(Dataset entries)
::::::

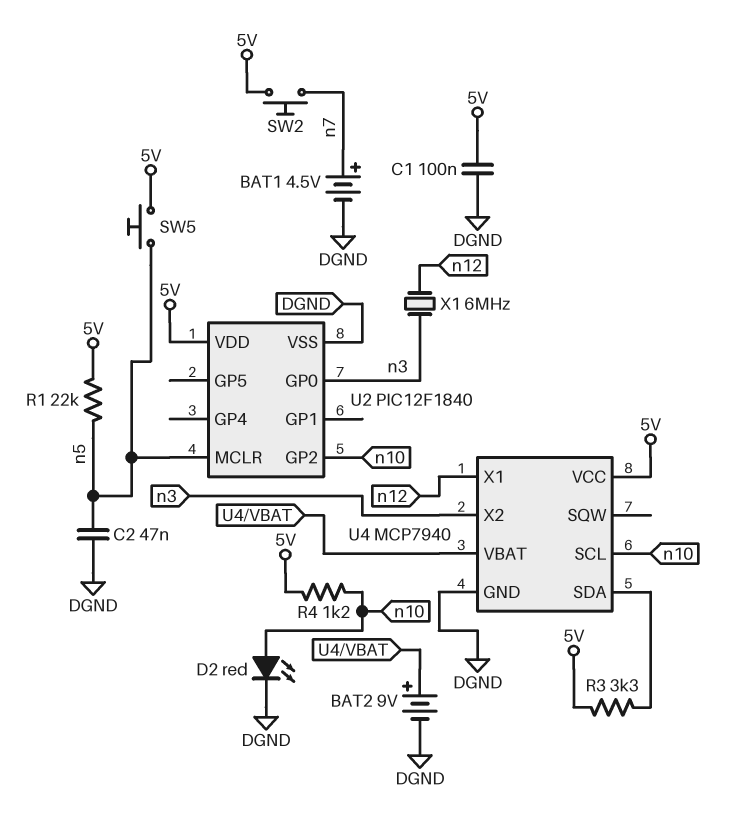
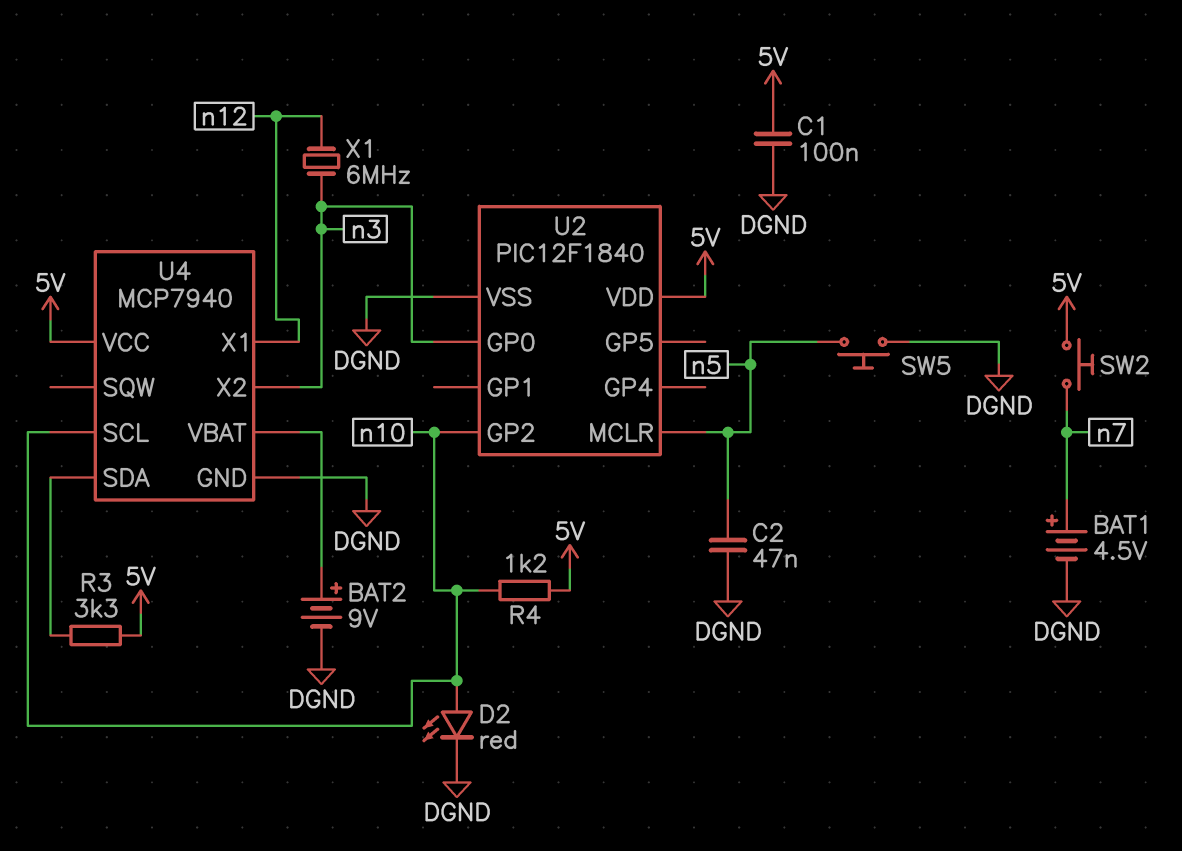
R1: 22k (5V, n5) -> none
SW5: button (5V, n5) -> button (DGND, n5)

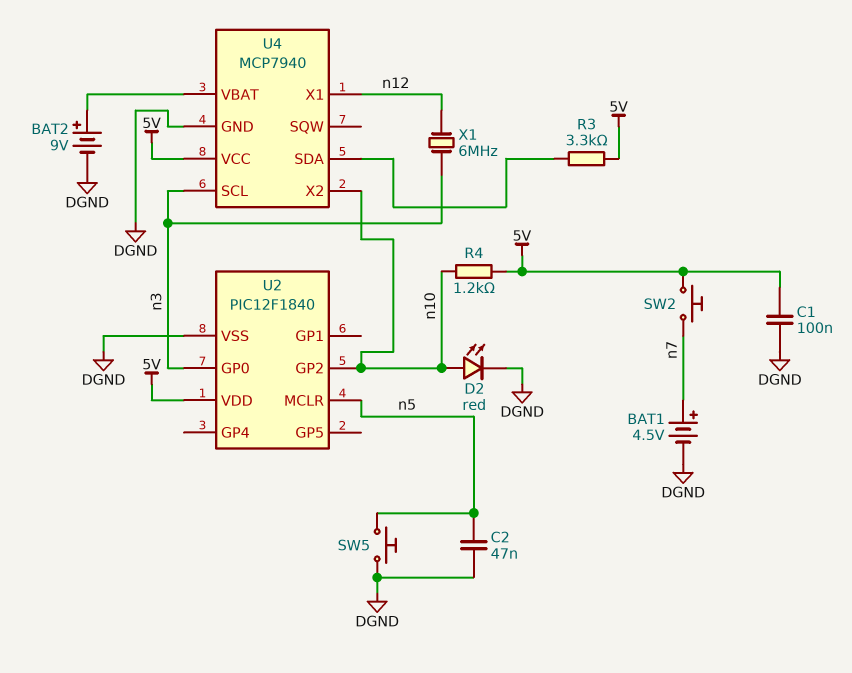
U4 pin SCL: n10 -> n3
U4 pin X2: n3 -> n10

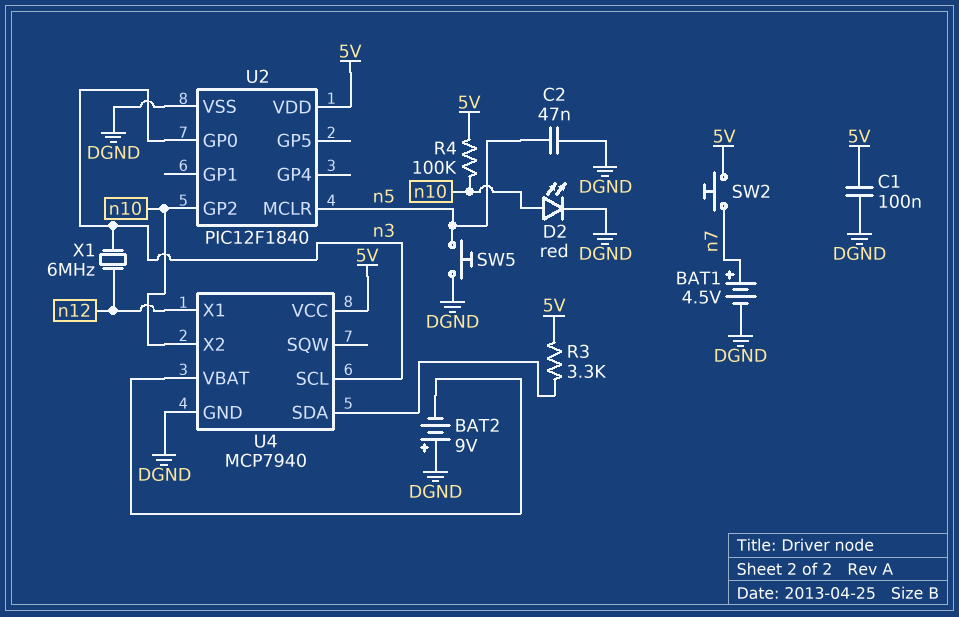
BAT2: 9V (plus U4/VBAT, minus DGND) -> 9V (plus DGND, minus U4/VBAT)
R4: 1.2k (5V, n10) -> 100k (5V, n10)

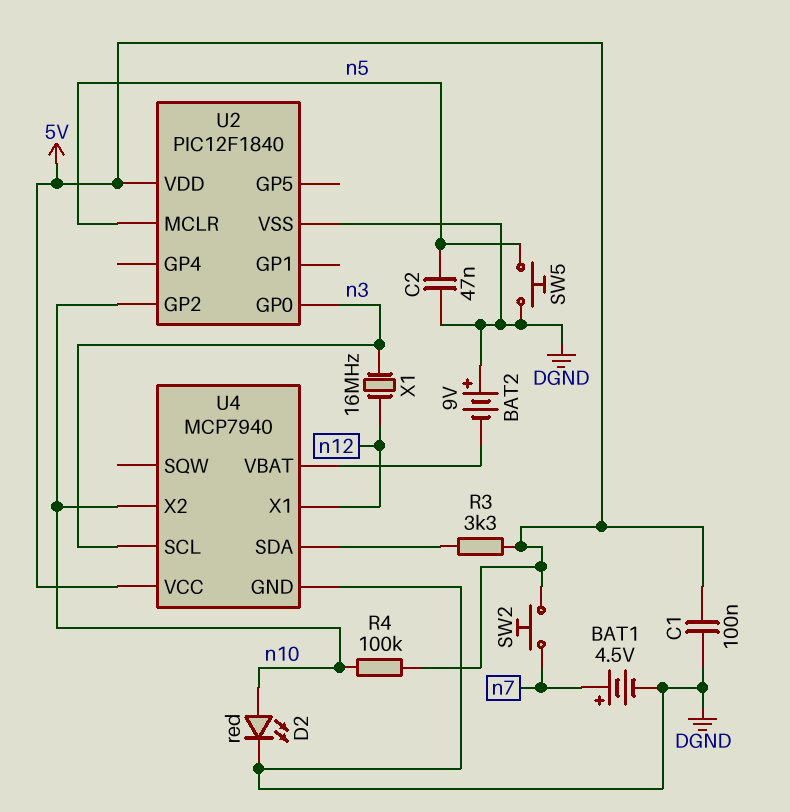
X1: 6MHz (n3, n12) -> 16MHz (n3, n12)

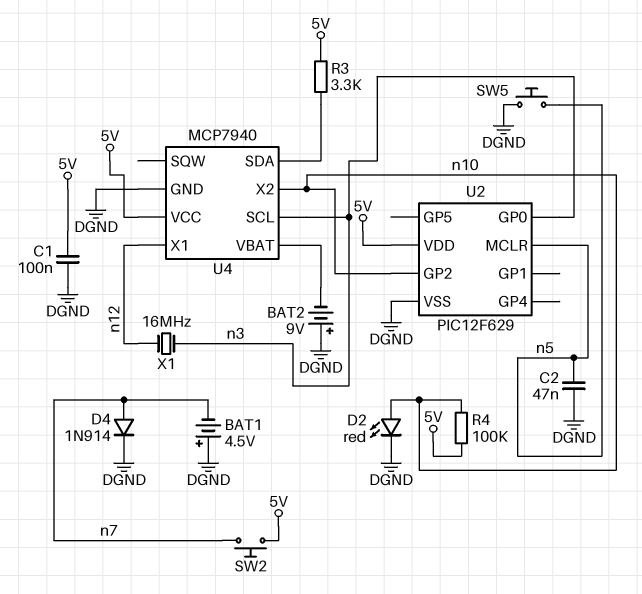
BAT1: 4.5V (plus n7, minus DGND) -> 4.5V (plus DGND, minus n7)
D4: none -> diode 1N914 (A n7, K DGND)
U2: PIC12F1840 -> PIC12F629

::::::

What to work on:
Go through the entries above and copy out every line that includes the word "minus".

Solution:
BAT2: 9V (plus U4/VBAT, minus DGND) -> 9V (plus DGND, minus U4/VBAT)
BAT1: 4.5V (plus n7, minus DGND) -> 4.5V (plus DGND, minus n7)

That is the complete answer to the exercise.